Source material:

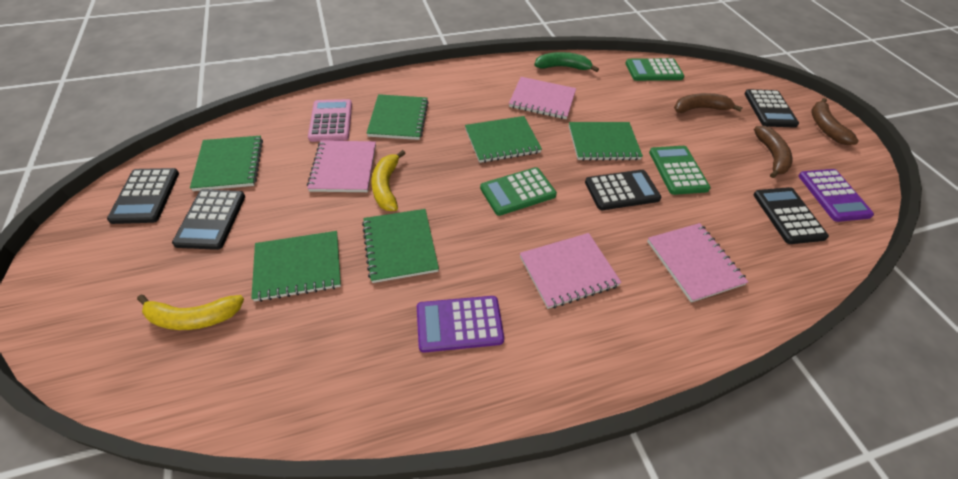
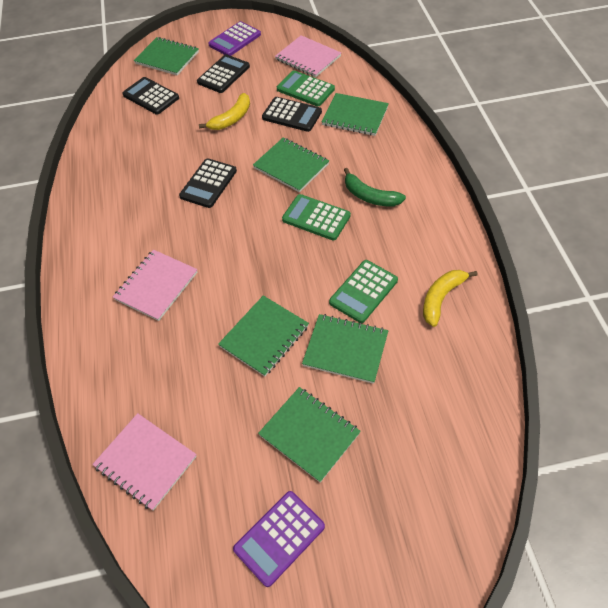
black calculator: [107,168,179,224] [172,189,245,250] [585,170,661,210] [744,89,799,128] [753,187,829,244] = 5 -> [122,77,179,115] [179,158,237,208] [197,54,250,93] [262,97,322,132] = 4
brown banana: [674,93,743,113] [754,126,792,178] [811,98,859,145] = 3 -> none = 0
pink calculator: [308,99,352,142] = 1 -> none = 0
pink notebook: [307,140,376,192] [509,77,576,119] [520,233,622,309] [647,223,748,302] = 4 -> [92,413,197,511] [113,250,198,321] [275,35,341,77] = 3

==

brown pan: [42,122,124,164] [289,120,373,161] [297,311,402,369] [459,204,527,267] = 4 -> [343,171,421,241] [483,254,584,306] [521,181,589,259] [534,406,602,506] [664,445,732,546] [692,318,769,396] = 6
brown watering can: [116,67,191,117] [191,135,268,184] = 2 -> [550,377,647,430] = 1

...

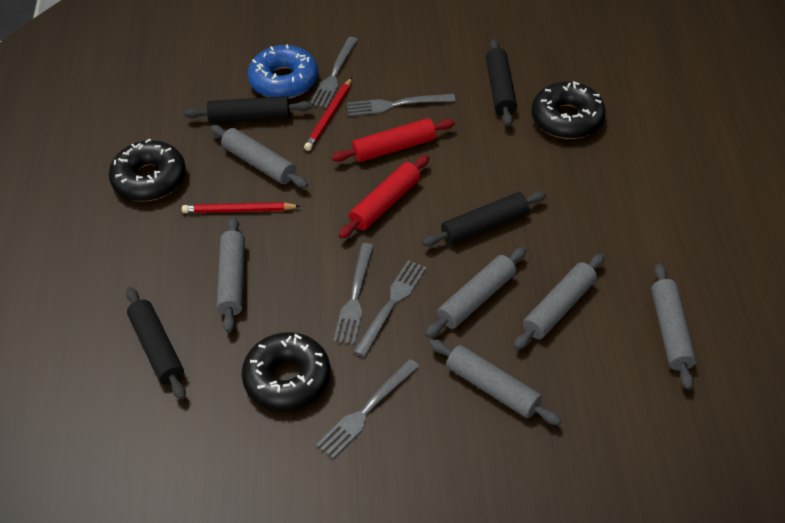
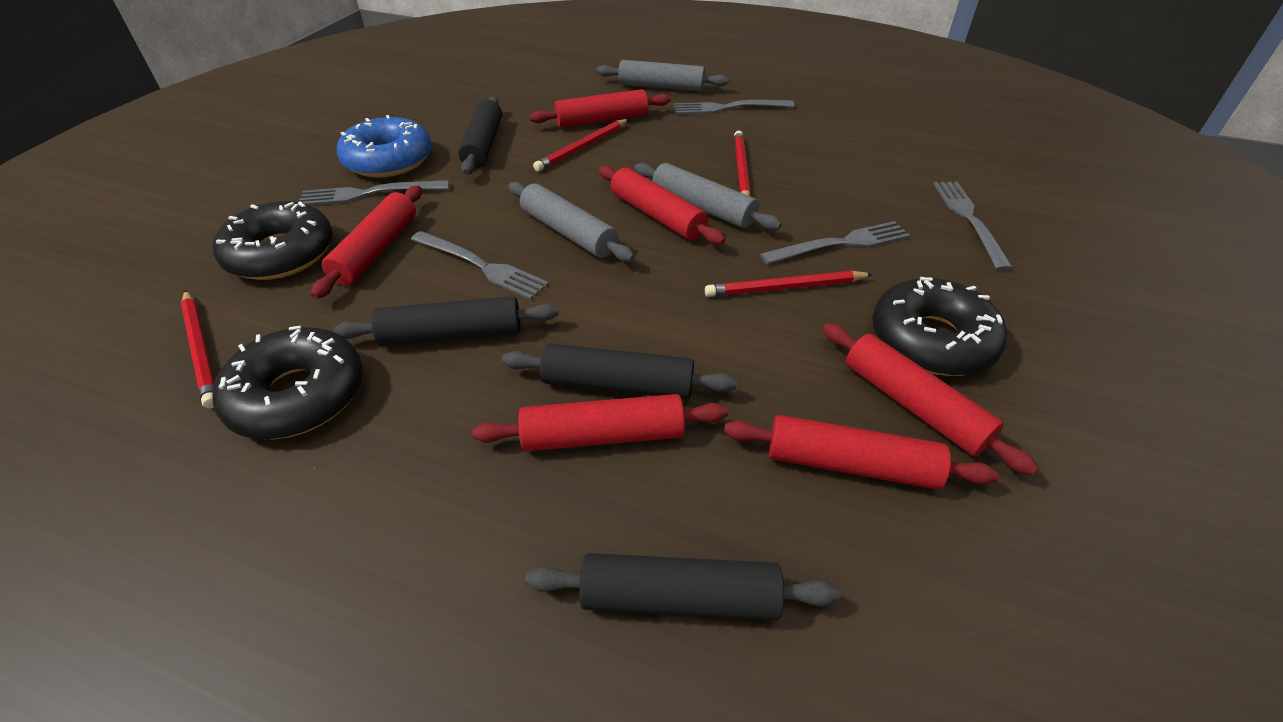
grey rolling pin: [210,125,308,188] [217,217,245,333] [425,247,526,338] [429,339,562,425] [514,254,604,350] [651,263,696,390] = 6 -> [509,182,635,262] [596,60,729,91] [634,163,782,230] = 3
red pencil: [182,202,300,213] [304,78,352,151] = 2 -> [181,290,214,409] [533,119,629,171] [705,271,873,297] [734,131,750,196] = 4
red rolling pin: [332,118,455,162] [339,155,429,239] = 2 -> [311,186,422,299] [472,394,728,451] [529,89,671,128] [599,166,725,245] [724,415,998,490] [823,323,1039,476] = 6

Aim of the exercise: Please copy each line of the records above in which the word "calculator" can be found.

Result below:
black calculator: [107,168,179,224] [172,189,245,250] [585,170,661,210] [744,89,799,128] [753,187,829,244] = 5 -> [122,77,179,115] [179,158,237,208] [197,54,250,93] [262,97,322,132] = 4
pink calculator: [308,99,352,142] = 1 -> none = 0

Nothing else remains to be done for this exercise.